++++ AVAILABLE RECORDS

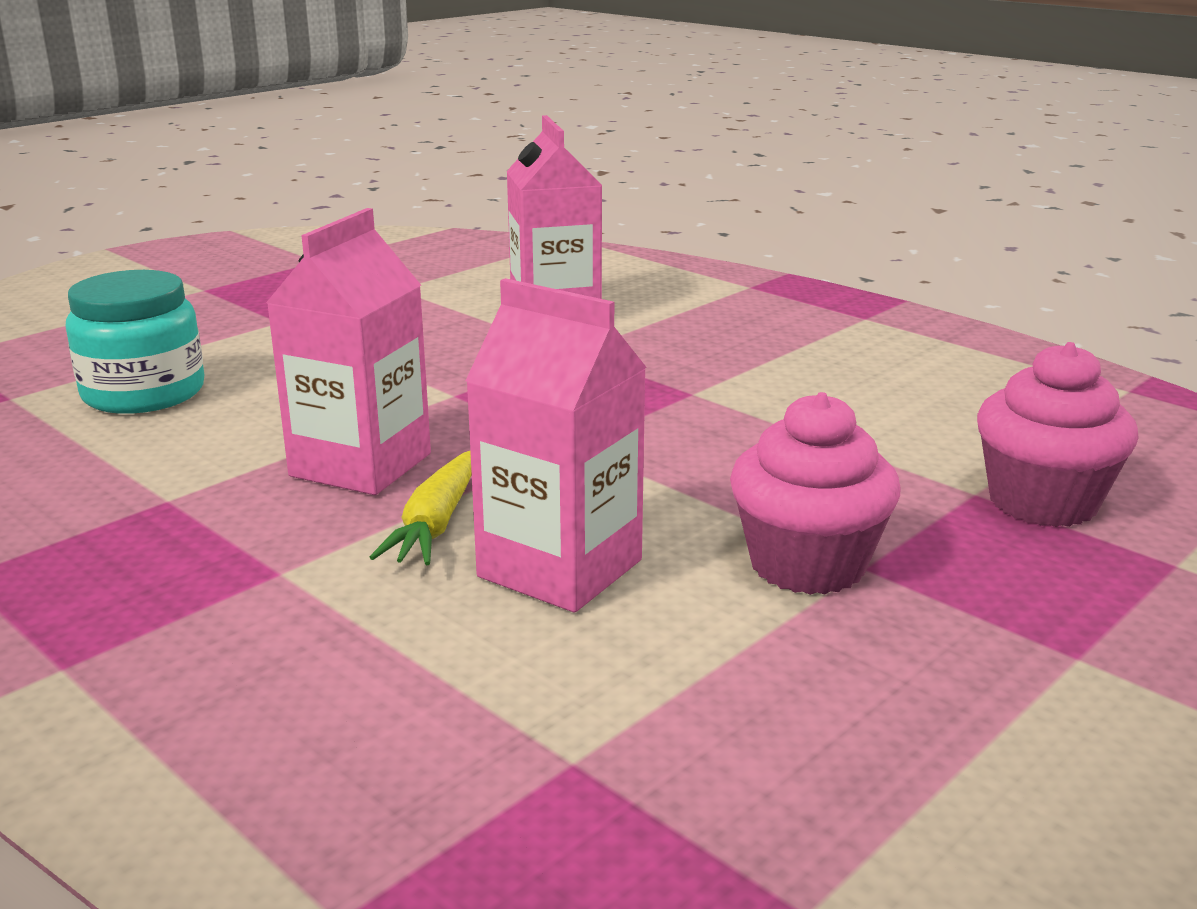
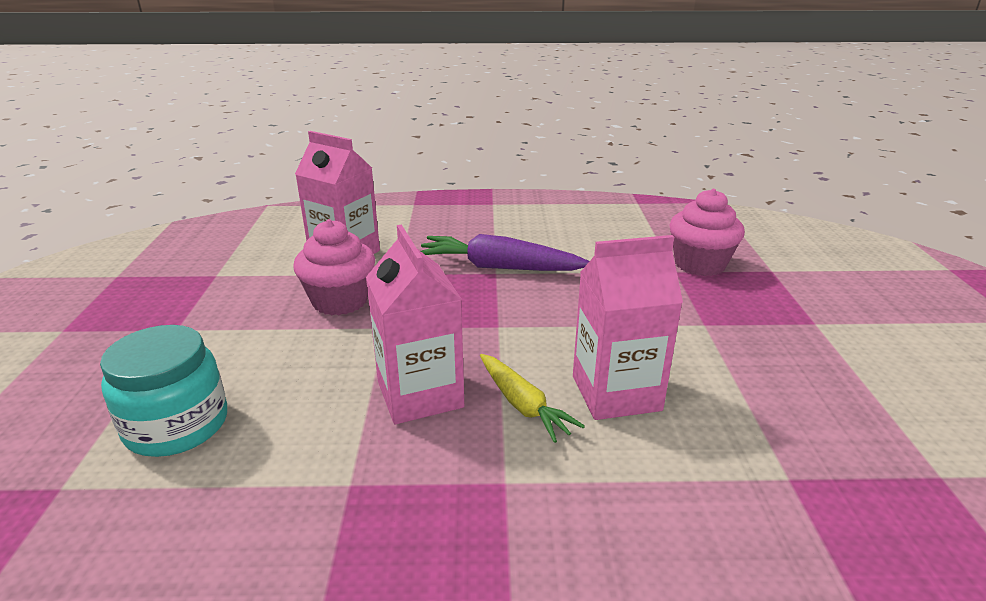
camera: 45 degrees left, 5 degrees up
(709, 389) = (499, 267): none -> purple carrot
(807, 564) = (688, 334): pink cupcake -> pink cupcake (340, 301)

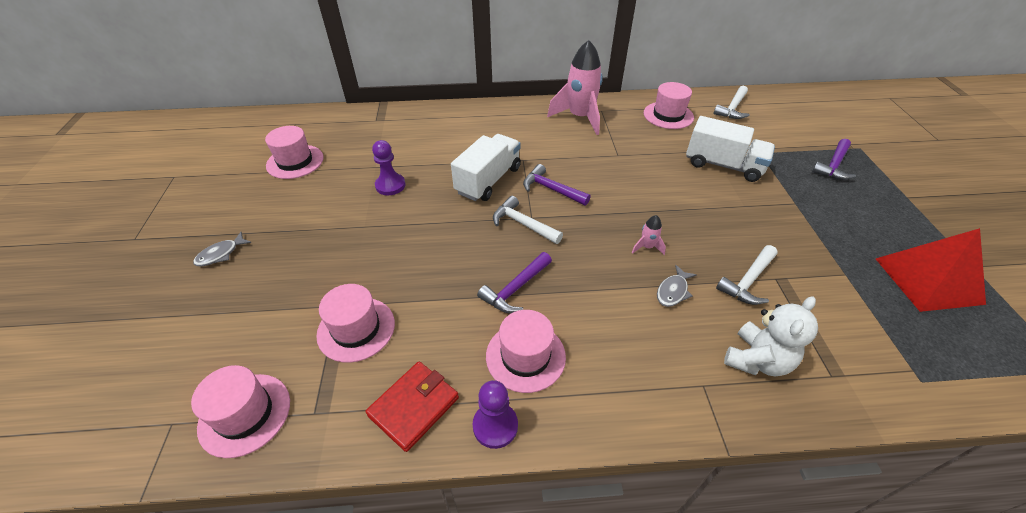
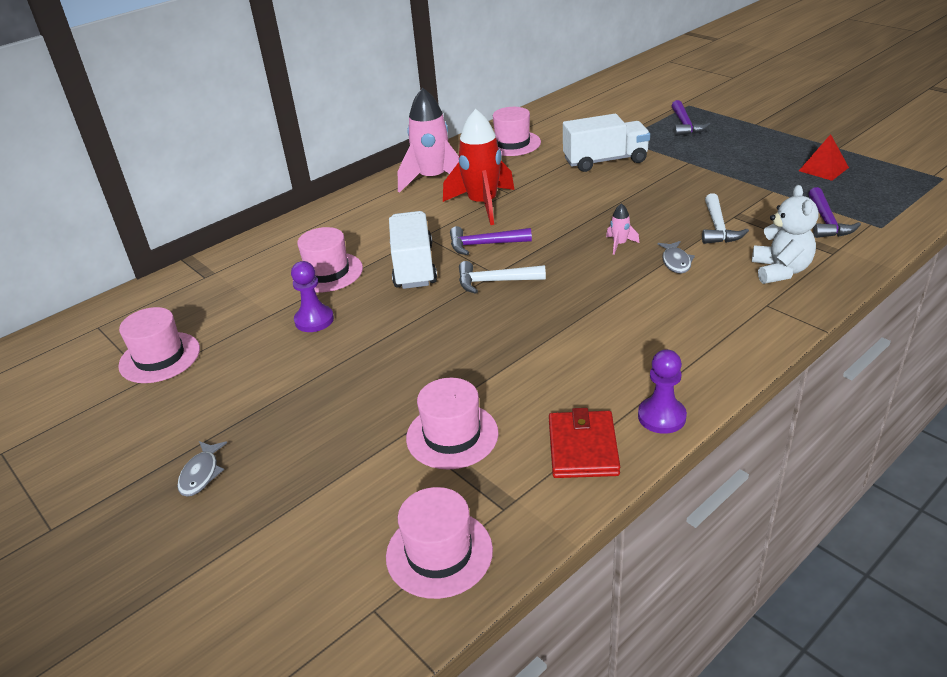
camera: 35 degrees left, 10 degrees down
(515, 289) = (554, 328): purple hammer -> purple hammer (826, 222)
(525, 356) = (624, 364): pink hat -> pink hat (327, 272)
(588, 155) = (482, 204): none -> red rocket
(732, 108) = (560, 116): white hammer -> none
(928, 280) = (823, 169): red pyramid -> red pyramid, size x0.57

++++++++

Please repeat every record above exactly, but leave out the pictures.

REPLY.
camera: 45 degrees left, 5 degrees up
(709, 389) = (499, 267): none -> purple carrot
(807, 564) = (688, 334): pink cupcake -> pink cupcake (340, 301)

camera: 35 degrees left, 10 degrees down
(515, 289) = (554, 328): purple hammer -> purple hammer (826, 222)
(525, 356) = (624, 364): pink hat -> pink hat (327, 272)
(588, 155) = (482, 204): none -> red rocket
(732, 108) = (560, 116): white hammer -> none
(928, 280) = (823, 169): red pyramid -> red pyramid, size x0.57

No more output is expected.